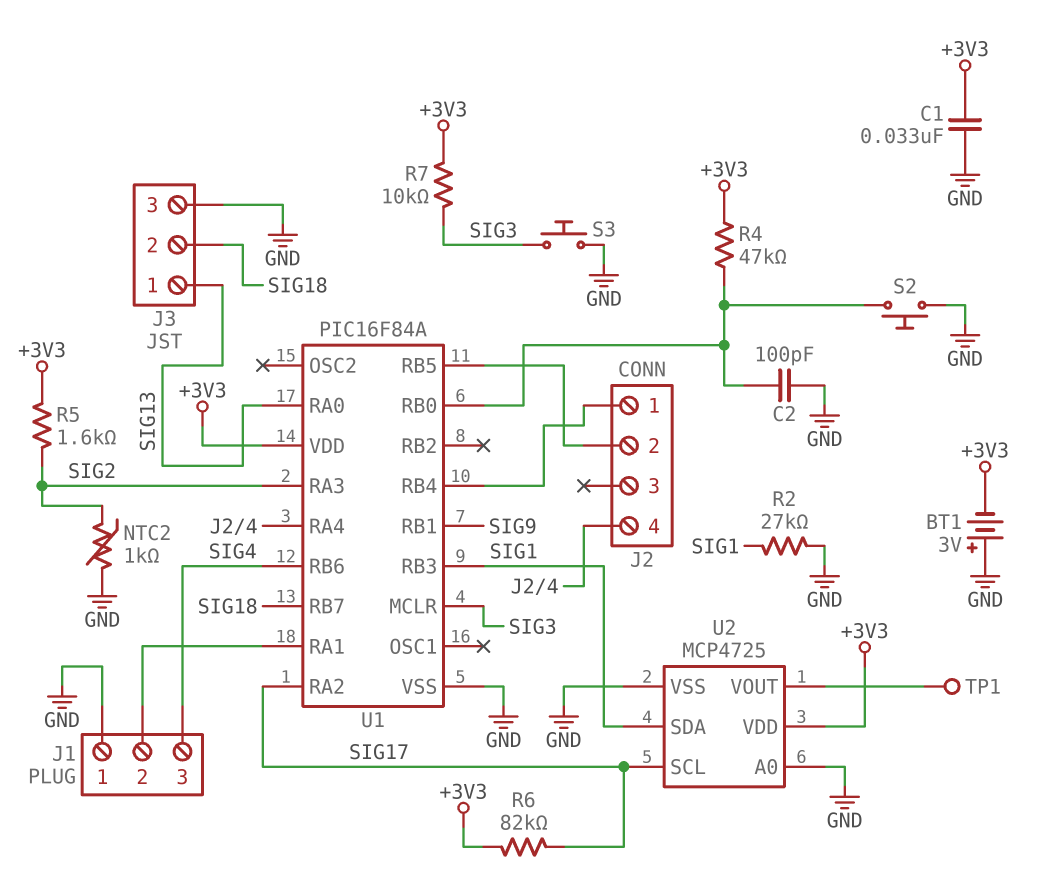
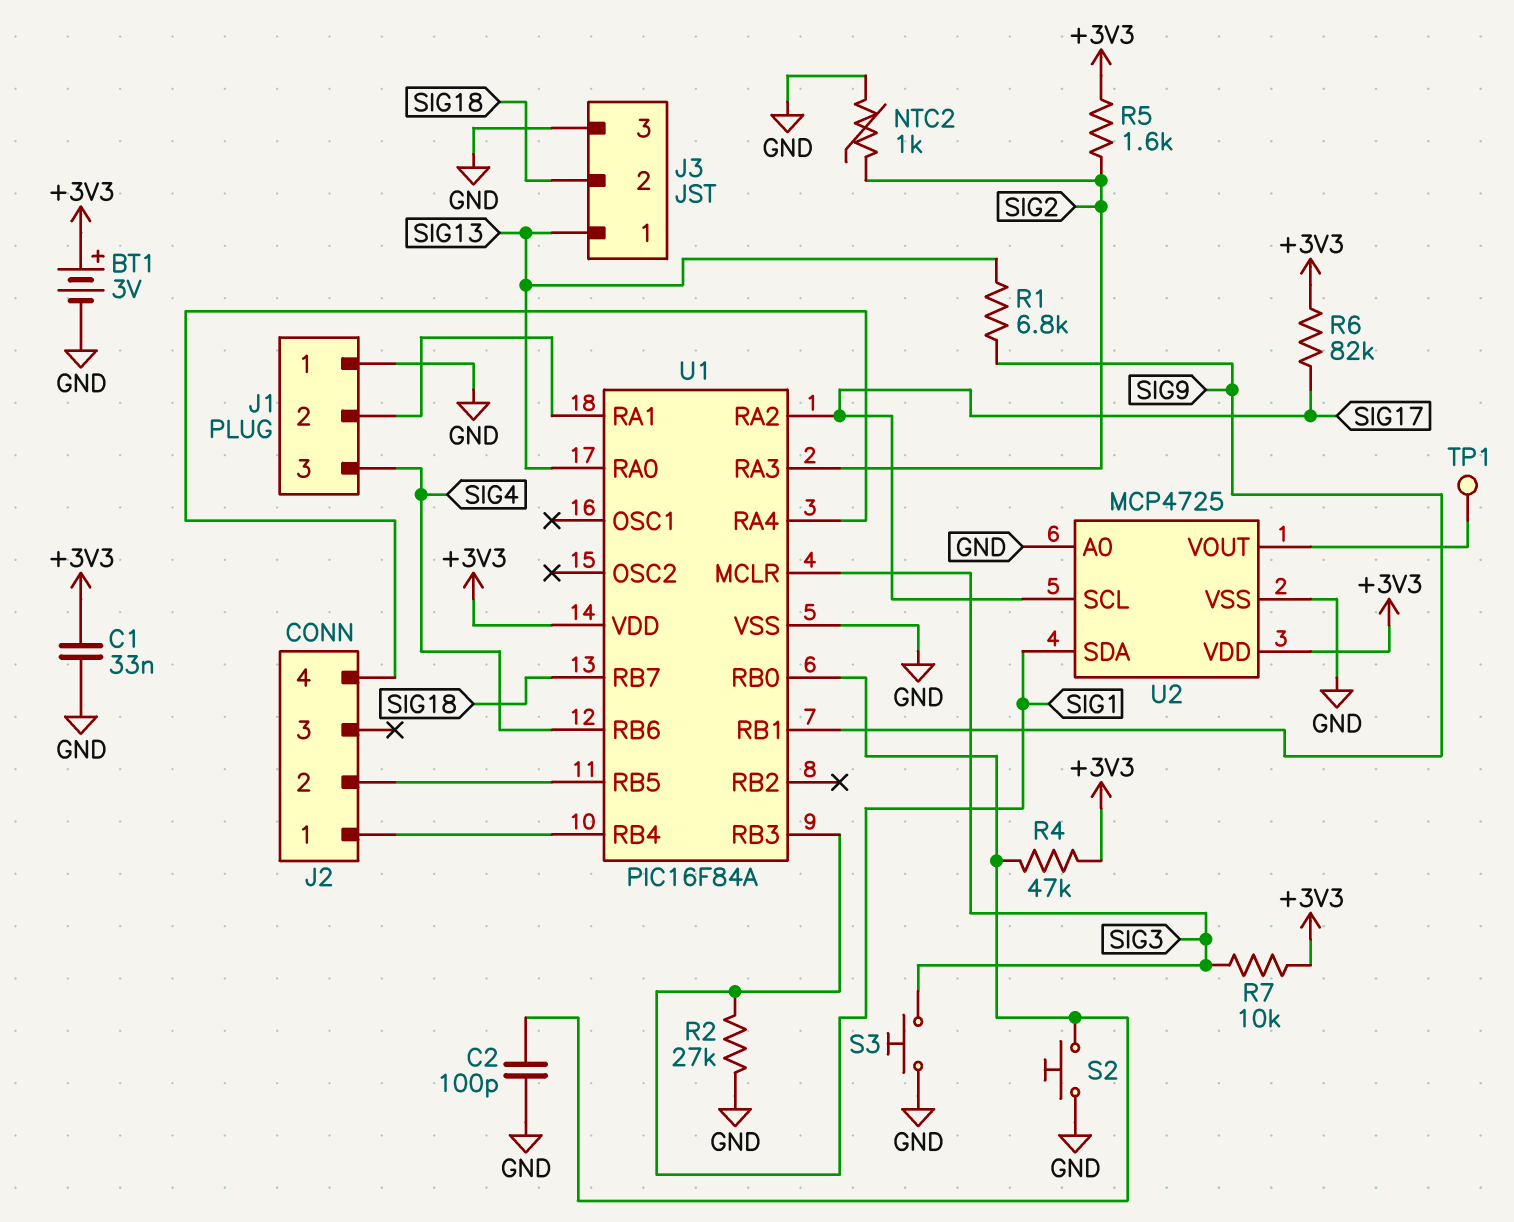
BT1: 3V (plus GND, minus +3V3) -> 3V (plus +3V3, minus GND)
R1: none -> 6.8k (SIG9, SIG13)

-.-.-

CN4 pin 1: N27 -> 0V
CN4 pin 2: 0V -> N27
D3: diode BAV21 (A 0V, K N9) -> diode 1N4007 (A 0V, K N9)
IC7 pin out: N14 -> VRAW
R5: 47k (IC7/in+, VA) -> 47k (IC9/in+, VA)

-.-.-

▸ WHAT YOU WILL DO:
From the records above, transcribe without alteration every line from the one with "CN4 pin 2: 0V -> N27" to the one with "R5: 47k (IC7/in+, VA) -> 47k (IC9/in+, VA)", inclusive.

▸ RESPONSE BELOW:
CN4 pin 2: 0V -> N27
D3: diode BAV21 (A 0V, K N9) -> diode 1N4007 (A 0V, K N9)
IC7 pin out: N14 -> VRAW
R5: 47k (IC7/in+, VA) -> 47k (IC9/in+, VA)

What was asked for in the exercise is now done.